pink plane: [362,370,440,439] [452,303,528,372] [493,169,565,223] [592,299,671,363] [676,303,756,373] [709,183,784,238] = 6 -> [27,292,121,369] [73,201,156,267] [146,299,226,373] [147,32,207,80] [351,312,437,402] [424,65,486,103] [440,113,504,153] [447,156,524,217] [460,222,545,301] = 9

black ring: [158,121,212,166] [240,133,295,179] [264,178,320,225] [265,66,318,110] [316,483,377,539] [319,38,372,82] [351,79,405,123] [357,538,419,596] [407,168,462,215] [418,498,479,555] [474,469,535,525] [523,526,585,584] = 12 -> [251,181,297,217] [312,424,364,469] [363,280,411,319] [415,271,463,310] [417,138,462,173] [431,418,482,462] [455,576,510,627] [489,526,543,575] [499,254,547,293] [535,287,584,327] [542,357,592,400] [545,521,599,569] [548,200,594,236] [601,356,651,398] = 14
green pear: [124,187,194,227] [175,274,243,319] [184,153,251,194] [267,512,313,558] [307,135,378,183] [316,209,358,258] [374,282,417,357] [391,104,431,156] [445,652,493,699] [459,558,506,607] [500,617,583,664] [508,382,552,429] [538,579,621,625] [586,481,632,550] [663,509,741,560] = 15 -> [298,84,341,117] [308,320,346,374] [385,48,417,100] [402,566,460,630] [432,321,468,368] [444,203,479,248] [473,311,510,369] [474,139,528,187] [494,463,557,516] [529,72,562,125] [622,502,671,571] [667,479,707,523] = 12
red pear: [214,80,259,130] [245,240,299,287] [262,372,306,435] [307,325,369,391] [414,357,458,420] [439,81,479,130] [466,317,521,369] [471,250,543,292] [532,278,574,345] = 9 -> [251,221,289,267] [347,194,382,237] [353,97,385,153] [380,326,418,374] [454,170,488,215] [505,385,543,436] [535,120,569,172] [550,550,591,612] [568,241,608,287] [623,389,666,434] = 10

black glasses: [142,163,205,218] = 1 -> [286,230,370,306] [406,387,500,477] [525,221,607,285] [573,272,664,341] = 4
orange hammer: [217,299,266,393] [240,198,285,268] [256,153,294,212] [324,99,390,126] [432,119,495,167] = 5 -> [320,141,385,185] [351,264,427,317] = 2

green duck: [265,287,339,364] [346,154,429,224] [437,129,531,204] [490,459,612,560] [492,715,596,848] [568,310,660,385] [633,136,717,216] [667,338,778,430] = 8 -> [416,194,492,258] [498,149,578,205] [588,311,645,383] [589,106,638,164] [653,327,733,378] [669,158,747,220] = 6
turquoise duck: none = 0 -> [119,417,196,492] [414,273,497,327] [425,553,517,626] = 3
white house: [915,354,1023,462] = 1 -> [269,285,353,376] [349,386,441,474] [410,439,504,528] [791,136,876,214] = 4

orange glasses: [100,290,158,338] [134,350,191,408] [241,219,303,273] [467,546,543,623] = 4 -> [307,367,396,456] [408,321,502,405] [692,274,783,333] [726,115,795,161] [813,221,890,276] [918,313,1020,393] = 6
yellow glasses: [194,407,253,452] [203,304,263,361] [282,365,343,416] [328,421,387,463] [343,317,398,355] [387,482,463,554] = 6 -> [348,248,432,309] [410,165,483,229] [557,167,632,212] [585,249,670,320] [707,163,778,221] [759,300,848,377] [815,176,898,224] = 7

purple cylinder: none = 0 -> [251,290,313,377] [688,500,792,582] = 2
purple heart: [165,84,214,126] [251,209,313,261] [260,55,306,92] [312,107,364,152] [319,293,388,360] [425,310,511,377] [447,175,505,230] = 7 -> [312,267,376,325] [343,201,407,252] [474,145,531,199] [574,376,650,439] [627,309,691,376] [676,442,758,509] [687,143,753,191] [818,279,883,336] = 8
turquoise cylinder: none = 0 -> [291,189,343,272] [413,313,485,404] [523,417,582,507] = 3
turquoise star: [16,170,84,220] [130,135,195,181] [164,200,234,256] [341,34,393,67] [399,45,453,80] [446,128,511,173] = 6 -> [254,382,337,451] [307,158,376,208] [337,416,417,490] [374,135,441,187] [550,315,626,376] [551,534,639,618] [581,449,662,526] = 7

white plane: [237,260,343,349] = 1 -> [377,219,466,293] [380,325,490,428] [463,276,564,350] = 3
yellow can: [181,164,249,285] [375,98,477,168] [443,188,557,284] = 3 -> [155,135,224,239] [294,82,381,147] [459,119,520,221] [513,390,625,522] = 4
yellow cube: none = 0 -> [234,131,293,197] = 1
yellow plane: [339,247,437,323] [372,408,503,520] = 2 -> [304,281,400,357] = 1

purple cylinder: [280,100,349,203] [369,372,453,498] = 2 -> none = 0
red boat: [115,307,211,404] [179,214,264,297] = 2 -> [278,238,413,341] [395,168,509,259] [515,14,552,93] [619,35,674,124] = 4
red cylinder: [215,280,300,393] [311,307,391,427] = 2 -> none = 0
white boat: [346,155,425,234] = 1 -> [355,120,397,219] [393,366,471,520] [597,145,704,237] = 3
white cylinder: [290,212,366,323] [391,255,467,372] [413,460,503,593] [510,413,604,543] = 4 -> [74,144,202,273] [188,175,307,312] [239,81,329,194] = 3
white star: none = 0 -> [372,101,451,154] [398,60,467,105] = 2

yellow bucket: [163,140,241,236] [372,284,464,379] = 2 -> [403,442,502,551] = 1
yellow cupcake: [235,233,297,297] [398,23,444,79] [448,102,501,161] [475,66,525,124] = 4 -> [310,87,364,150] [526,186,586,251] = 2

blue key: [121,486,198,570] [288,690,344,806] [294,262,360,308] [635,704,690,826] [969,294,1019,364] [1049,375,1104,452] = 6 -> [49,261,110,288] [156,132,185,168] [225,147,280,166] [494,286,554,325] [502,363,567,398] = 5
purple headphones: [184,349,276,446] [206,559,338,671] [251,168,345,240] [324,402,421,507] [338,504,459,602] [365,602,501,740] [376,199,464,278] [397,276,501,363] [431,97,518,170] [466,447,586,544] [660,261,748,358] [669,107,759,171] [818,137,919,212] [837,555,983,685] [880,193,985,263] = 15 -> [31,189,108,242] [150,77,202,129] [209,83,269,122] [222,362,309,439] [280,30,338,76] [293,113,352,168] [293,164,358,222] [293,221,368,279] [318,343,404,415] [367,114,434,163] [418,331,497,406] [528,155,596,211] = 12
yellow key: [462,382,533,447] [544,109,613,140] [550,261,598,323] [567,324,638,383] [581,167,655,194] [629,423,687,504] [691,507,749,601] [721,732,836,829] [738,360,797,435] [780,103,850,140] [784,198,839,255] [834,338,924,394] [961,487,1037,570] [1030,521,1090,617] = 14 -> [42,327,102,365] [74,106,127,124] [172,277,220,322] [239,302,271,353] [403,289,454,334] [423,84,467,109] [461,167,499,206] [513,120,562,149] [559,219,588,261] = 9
####
Only the lines above from the line containing "purple cylinder: none" through the line containing "yellow plane: [339,247,437,323]" should be retyped, exactly and with both ends included.

purple cylinder: none = 0 -> [251,290,313,377] [688,500,792,582] = 2
purple heart: [165,84,214,126] [251,209,313,261] [260,55,306,92] [312,107,364,152] [319,293,388,360] [425,310,511,377] [447,175,505,230] = 7 -> [312,267,376,325] [343,201,407,252] [474,145,531,199] [574,376,650,439] [627,309,691,376] [676,442,758,509] [687,143,753,191] [818,279,883,336] = 8
turquoise cylinder: none = 0 -> [291,189,343,272] [413,313,485,404] [523,417,582,507] = 3
turquoise star: [16,170,84,220] [130,135,195,181] [164,200,234,256] [341,34,393,67] [399,45,453,80] [446,128,511,173] = 6 -> [254,382,337,451] [307,158,376,208] [337,416,417,490] [374,135,441,187] [550,315,626,376] [551,534,639,618] [581,449,662,526] = 7

white plane: [237,260,343,349] = 1 -> [377,219,466,293] [380,325,490,428] [463,276,564,350] = 3
yellow can: [181,164,249,285] [375,98,477,168] [443,188,557,284] = 3 -> [155,135,224,239] [294,82,381,147] [459,119,520,221] [513,390,625,522] = 4
yellow cube: none = 0 -> [234,131,293,197] = 1
yellow plane: [339,247,437,323] [372,408,503,520] = 2 -> [304,281,400,357] = 1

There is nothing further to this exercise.